● Exercise data
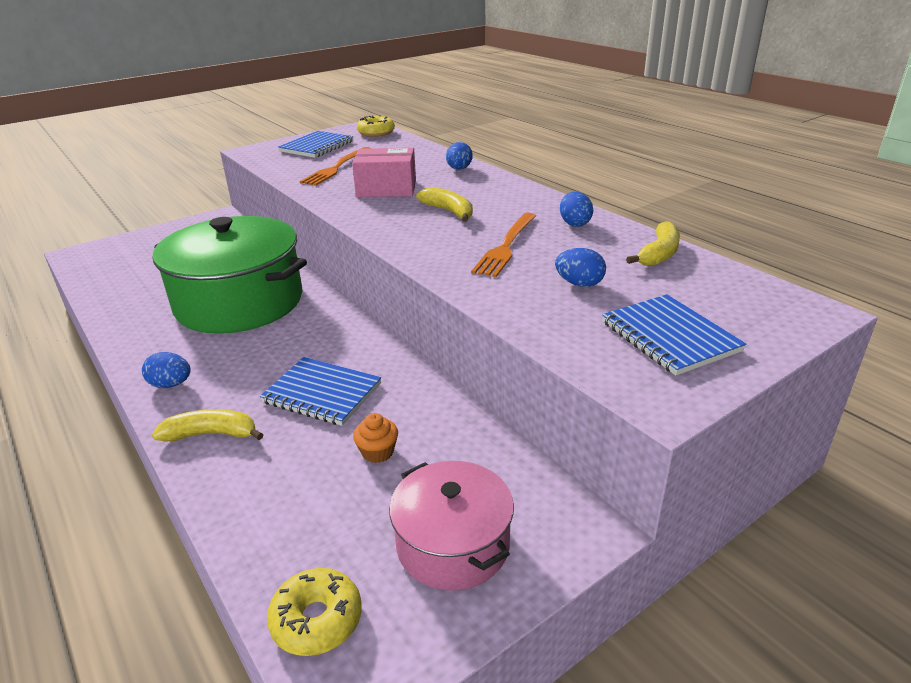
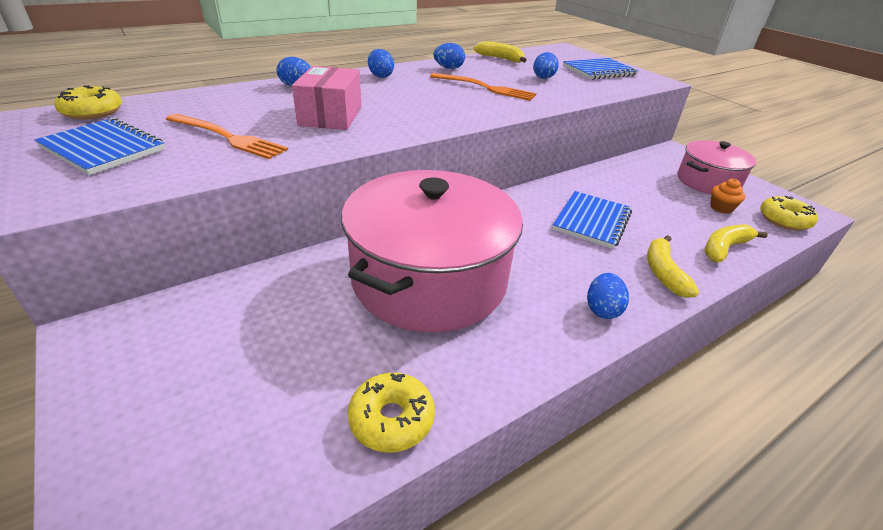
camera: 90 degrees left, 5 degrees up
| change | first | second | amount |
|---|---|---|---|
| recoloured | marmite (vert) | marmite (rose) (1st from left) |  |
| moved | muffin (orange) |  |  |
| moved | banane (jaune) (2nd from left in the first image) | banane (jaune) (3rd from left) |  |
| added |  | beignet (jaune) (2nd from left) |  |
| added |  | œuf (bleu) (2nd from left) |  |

● Instructions for the task
Make a copy of each line in the records above that has the word "from".

● Answer to this task
| recoloured | marmite (vert) | marmite (rose) (1st from left) |  |
| moved | banane (jaune) (2nd from left in the first image) | banane (jaune) (3rd from left) |  |
| added |  | beignet (jaune) (2nd from left) |  |
| added |  | œuf (bleu) (2nd from left) |  |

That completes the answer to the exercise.